**TASK TO COMPLETE:** Leave the images aside and copy out the whole listing, exact to the word.
── MATERIAL PROVIDED
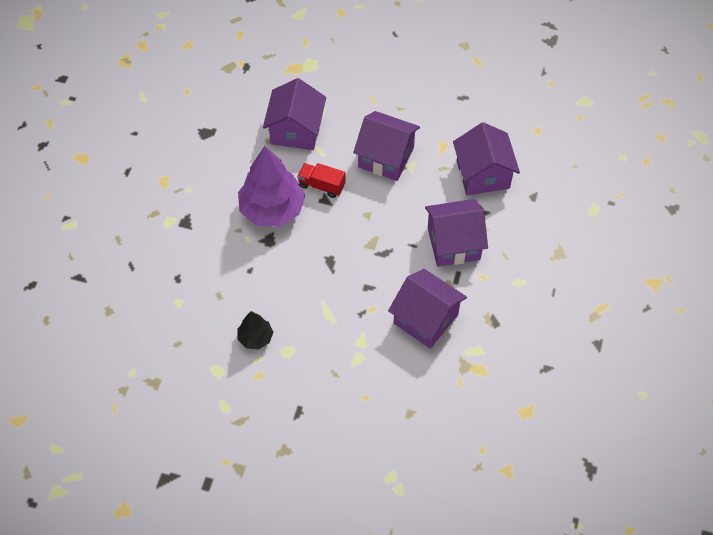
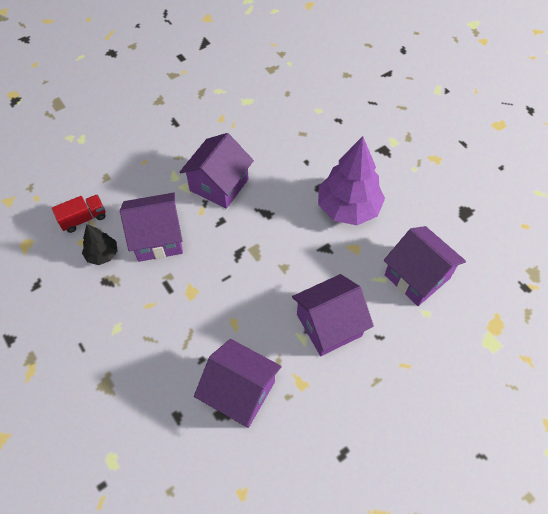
camera: 130 degrees right, 0 degrees up
black tree [237,311,273,350] -> black tree moved to [82,224,118,265]
red truck [297,163,346,198] -> red truck moved to [52,194,106,233]
purple house [425,199,488,267] -> purple house moved to [180,133,254,209]

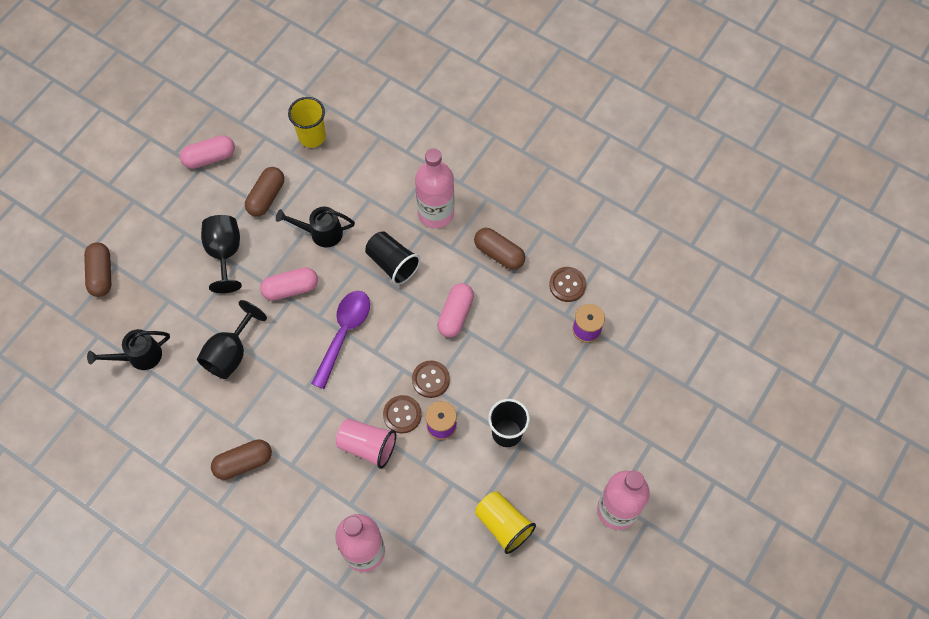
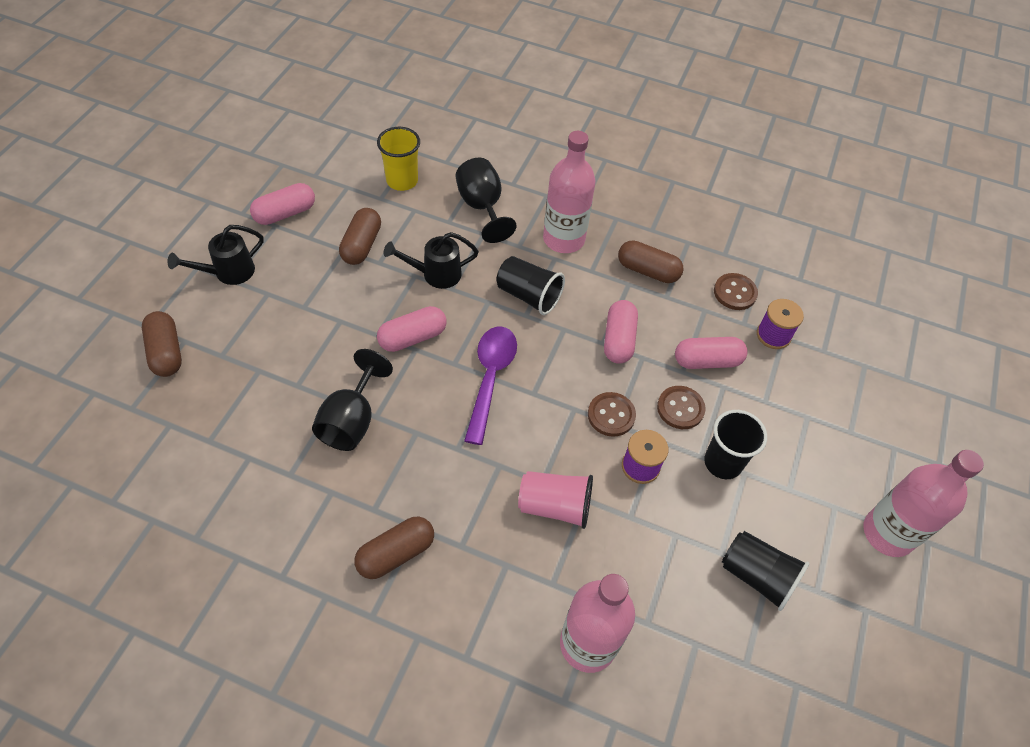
camera: 15 degrees left, 10 degrees down
black watering can [87,329,170,370] -> black watering can moved to [167,225,264,285]
black goblet [201,215,242,293] -> black goblet moved to [456,158,517,243]
brown button [383,395,422,434] -> brown button moved to [657,386,706,429]
yellow cup [475,492,536,554] -> black cup [722,531,809,611]
none -> pink capsule [675,337,748,369]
────
**RESPONSE TO THIS EXERCISE:**
camera: 130 degrees right, 0 degrees up
black tree [237,311,273,350] -> black tree moved to [82,224,118,265]
red truck [297,163,346,198] -> red truck moved to [52,194,106,233]
purple house [425,199,488,267] -> purple house moved to [180,133,254,209]

camera: 15 degrees left, 10 degrees down
black watering can [87,329,170,370] -> black watering can moved to [167,225,264,285]
black goblet [201,215,242,293] -> black goblet moved to [456,158,517,243]
brown button [383,395,422,434] -> brown button moved to [657,386,706,429]
yellow cup [475,492,536,554] -> black cup [722,531,809,611]
none -> pink capsule [675,337,748,369]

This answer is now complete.